> **DATA**

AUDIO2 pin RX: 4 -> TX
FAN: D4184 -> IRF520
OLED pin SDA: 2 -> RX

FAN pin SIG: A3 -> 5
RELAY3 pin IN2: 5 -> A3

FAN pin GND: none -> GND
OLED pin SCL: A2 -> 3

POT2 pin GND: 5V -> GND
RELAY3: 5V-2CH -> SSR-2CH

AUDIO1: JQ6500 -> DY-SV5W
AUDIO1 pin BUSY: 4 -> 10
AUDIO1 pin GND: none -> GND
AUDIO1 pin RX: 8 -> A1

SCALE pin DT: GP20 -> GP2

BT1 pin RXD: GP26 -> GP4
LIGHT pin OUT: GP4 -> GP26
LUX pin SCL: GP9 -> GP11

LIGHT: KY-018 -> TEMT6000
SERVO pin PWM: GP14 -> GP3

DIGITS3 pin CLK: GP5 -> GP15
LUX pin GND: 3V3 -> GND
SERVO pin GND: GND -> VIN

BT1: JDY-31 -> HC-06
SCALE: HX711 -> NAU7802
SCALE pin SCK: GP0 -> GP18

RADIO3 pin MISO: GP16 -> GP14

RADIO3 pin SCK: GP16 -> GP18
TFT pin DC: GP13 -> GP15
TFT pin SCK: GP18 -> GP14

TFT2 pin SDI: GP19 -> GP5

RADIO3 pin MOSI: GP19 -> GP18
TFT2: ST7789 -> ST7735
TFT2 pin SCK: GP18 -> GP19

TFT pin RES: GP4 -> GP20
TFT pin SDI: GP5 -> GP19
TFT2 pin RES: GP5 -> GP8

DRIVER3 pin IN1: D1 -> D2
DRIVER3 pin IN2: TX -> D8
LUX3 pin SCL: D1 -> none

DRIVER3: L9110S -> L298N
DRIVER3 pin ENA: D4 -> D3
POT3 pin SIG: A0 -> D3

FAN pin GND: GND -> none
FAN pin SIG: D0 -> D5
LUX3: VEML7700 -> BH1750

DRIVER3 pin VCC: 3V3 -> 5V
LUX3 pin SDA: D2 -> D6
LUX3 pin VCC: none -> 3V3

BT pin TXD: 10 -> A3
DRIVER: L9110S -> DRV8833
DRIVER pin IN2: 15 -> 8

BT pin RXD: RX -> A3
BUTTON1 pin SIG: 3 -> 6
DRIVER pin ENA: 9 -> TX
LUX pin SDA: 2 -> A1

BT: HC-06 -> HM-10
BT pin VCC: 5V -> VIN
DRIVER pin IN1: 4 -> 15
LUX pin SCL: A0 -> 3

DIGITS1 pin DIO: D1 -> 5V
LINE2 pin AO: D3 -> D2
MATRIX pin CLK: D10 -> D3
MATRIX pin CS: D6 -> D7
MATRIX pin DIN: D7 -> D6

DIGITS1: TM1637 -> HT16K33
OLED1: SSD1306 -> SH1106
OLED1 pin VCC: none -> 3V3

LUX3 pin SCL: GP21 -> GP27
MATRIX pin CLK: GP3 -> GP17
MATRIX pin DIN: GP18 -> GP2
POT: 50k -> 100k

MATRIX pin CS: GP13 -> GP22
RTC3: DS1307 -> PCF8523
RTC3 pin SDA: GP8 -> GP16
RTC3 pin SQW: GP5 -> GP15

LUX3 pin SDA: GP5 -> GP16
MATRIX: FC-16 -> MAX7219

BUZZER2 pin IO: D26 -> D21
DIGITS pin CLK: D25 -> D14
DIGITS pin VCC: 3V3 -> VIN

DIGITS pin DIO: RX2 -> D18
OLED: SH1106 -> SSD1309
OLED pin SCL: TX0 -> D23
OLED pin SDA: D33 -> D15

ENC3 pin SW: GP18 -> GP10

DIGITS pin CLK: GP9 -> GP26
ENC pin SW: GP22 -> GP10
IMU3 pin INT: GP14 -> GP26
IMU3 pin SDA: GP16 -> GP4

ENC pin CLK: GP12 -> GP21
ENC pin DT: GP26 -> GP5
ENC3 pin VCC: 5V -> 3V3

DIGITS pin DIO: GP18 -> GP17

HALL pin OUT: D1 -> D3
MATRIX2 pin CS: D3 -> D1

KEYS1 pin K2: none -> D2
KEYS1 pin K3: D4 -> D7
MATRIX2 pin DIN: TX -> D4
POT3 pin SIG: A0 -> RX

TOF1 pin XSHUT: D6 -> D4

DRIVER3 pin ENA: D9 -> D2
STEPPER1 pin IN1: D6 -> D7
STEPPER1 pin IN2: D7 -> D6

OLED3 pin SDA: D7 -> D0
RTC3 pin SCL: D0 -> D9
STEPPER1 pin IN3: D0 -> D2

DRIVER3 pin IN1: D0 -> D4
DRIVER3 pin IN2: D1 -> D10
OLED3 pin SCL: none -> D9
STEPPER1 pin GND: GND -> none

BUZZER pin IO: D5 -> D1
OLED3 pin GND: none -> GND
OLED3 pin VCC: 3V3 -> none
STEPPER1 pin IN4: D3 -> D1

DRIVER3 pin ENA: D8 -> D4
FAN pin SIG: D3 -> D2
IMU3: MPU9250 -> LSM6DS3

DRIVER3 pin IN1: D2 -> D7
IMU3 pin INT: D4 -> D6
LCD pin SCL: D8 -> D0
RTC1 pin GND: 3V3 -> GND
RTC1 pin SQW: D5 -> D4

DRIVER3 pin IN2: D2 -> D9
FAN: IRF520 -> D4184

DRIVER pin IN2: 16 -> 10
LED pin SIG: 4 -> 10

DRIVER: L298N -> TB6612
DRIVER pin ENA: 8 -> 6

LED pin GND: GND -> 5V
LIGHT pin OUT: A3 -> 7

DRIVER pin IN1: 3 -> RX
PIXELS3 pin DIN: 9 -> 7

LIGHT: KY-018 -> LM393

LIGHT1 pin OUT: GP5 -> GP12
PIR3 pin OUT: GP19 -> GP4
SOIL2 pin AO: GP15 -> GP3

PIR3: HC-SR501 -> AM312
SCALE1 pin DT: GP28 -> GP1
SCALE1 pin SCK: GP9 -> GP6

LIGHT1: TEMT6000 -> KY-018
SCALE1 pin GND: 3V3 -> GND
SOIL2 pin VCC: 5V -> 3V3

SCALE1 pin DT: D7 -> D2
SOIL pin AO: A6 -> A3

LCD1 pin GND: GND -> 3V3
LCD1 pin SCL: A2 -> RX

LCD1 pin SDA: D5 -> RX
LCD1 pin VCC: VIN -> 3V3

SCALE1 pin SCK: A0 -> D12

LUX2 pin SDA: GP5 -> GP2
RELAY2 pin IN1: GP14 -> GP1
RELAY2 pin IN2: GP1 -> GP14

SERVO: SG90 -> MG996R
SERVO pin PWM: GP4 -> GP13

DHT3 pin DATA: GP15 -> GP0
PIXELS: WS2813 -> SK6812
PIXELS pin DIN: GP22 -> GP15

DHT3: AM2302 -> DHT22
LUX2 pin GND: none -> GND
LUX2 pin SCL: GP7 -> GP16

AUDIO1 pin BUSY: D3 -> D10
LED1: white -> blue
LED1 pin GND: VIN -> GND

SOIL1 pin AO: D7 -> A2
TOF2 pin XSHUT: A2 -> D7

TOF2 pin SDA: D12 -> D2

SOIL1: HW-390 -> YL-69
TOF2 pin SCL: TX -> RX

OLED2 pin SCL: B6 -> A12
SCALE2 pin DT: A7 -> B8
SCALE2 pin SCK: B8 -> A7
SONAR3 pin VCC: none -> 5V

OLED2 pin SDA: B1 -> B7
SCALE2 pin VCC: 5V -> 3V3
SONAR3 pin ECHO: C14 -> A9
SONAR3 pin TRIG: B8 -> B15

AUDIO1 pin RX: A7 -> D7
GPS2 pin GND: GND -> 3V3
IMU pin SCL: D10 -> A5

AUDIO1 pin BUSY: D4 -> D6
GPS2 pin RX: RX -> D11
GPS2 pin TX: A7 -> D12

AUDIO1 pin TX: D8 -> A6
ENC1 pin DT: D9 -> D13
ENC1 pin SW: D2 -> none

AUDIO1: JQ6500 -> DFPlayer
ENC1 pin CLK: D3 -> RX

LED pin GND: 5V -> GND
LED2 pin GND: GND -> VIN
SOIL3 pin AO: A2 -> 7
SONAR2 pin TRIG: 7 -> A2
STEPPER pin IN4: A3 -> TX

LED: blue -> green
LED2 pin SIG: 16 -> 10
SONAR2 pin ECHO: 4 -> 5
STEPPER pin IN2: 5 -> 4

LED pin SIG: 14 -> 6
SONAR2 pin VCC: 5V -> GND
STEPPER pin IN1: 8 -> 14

> **TASK PROMPT**
Reproduce word for word the material above, starting with the line that has "DRIVER3 pin IN1: D0 -> D4" and stopping after the line that has "SCALE1 pin DT: D7 -> D2".

> **SOLVED EXERCISE**
DRIVER3 pin IN1: D0 -> D4
DRIVER3 pin IN2: D1 -> D10
OLED3 pin SCL: none -> D9
STEPPER1 pin GND: GND -> none

BUZZER pin IO: D5 -> D1
OLED3 pin GND: none -> GND
OLED3 pin VCC: 3V3 -> none
STEPPER1 pin IN4: D3 -> D1

DRIVER3 pin ENA: D8 -> D4
FAN pin SIG: D3 -> D2
IMU3: MPU9250 -> LSM6DS3

DRIVER3 pin IN1: D2 -> D7
IMU3 pin INT: D4 -> D6
LCD pin SCL: D8 -> D0
RTC1 pin GND: 3V3 -> GND
RTC1 pin SQW: D5 -> D4

DRIVER3 pin IN2: D2 -> D9
FAN: IRF520 -> D4184

DRIVER pin IN2: 16 -> 10
LED pin SIG: 4 -> 10

DRIVER: L298N -> TB6612
DRIVER pin ENA: 8 -> 6

LED pin GND: GND -> 5V
LIGHT pin OUT: A3 -> 7

DRIVER pin IN1: 3 -> RX
PIXELS3 pin DIN: 9 -> 7

LIGHT: KY-018 -> LM393

LIGHT1 pin OUT: GP5 -> GP12
PIR3 pin OUT: GP19 -> GP4
SOIL2 pin AO: GP15 -> GP3

PIR3: HC-SR501 -> AM312
SCALE1 pin DT: GP28 -> GP1
SCALE1 pin SCK: GP9 -> GP6

LIGHT1: TEMT6000 -> KY-018
SCALE1 pin GND: 3V3 -> GND
SOIL2 pin VCC: 5V -> 3V3

SCALE1 pin DT: D7 -> D2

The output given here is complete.